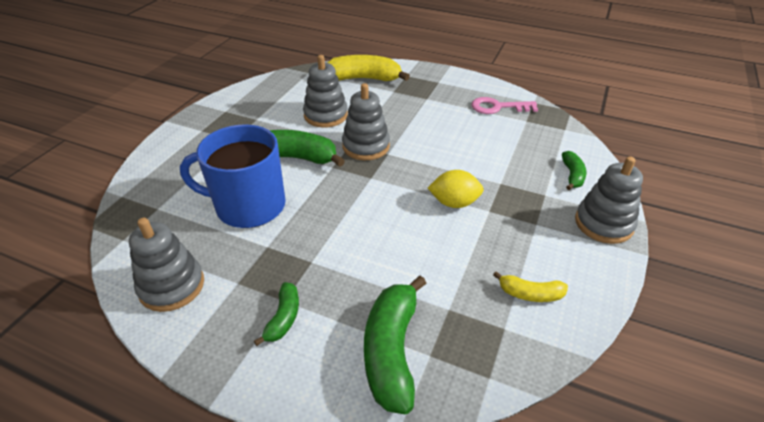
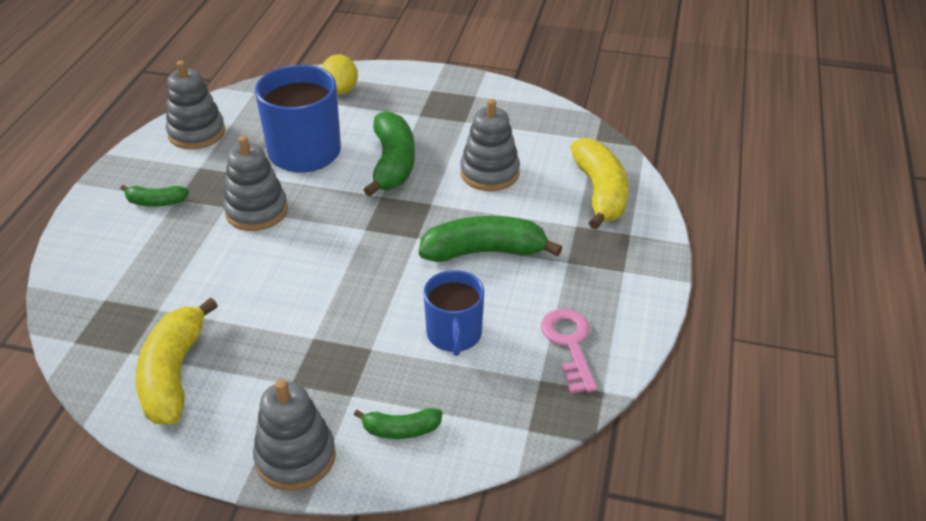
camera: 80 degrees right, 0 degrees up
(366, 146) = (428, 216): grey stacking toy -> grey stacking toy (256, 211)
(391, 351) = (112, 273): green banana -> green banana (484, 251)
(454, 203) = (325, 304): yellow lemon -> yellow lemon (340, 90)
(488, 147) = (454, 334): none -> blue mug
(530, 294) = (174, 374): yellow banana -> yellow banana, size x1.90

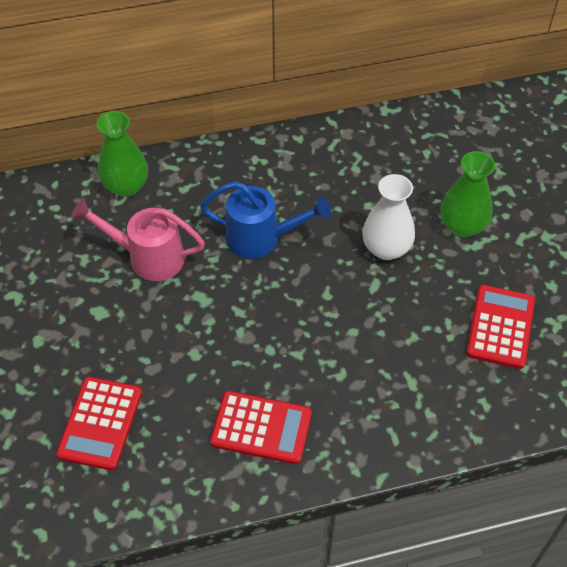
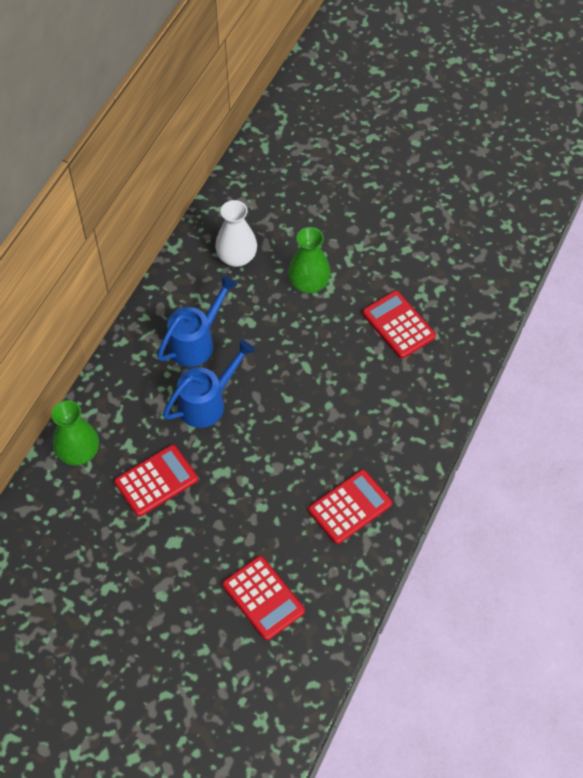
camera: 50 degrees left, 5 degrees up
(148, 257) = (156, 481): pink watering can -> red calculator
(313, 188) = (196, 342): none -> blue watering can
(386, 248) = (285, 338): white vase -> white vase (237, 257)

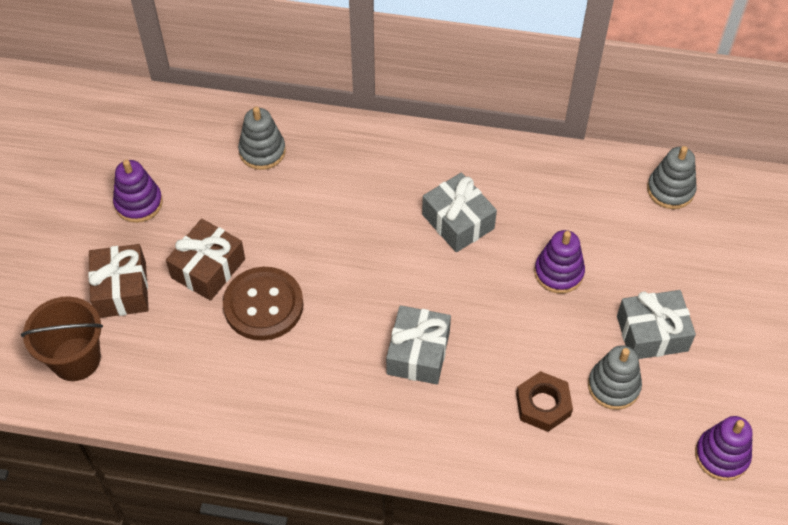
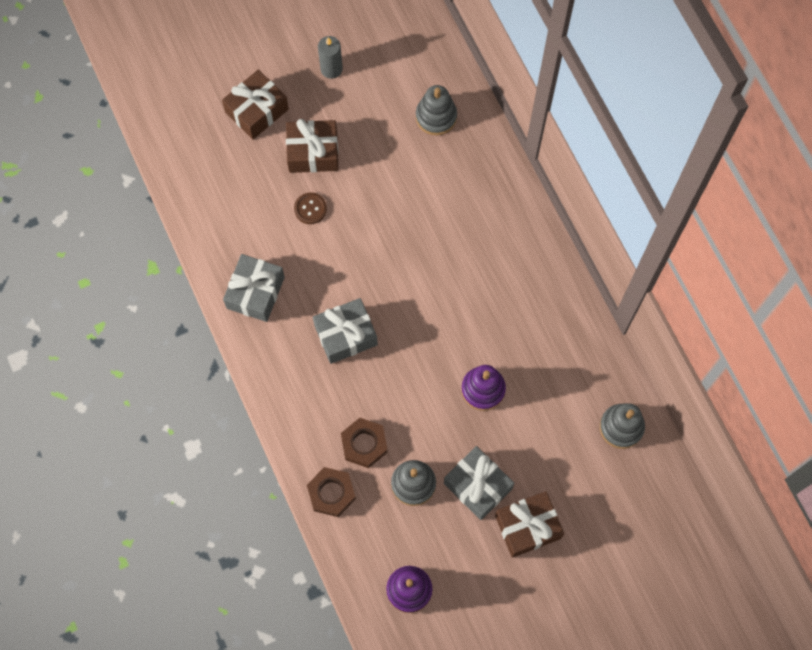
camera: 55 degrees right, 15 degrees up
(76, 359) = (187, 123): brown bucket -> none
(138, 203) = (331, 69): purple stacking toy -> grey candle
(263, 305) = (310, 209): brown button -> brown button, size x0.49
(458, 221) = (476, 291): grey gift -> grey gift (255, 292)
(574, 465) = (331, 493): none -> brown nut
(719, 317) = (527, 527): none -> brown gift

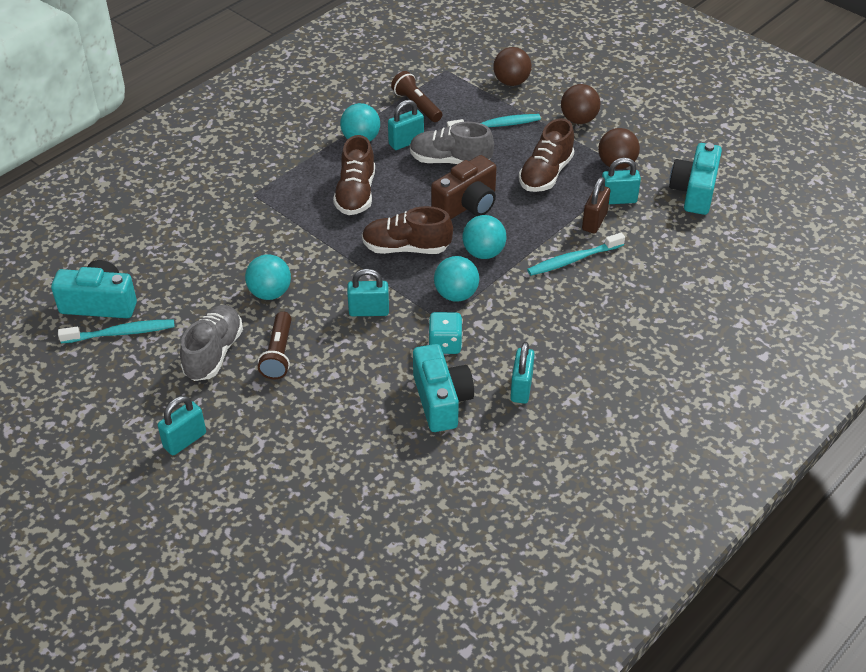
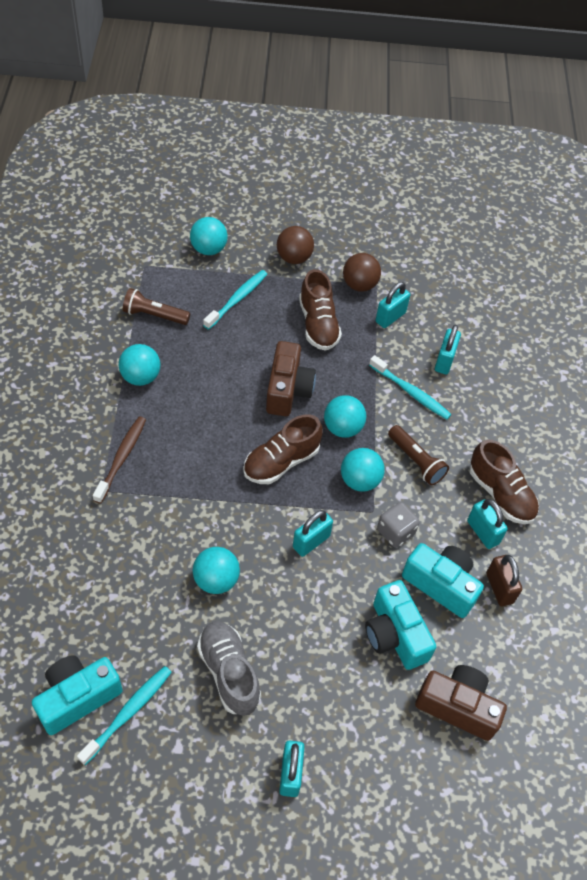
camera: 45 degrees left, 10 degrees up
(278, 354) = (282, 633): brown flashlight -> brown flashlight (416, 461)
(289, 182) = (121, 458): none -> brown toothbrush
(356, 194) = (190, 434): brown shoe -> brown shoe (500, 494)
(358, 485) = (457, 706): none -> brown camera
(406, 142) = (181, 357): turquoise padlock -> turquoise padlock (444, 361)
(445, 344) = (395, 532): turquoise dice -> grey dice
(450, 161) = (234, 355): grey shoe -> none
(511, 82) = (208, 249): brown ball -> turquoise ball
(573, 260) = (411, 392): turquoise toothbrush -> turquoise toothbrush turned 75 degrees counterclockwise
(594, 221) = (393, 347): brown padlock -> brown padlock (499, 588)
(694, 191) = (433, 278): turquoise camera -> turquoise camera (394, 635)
────────
## Problem requirements
From the line containing "(445, 344) = (395, 532): turquoise" through the last line of the entries above, print each line exactly as it stands.

## Response box
(445, 344) = (395, 532): turquoise dice -> grey dice
(450, 161) = (234, 355): grey shoe -> none
(511, 82) = (208, 249): brown ball -> turquoise ball
(573, 260) = (411, 392): turquoise toothbrush -> turquoise toothbrush turned 75 degrees counterclockwise
(594, 221) = (393, 347): brown padlock -> brown padlock (499, 588)
(694, 191) = (433, 278): turquoise camera -> turquoise camera (394, 635)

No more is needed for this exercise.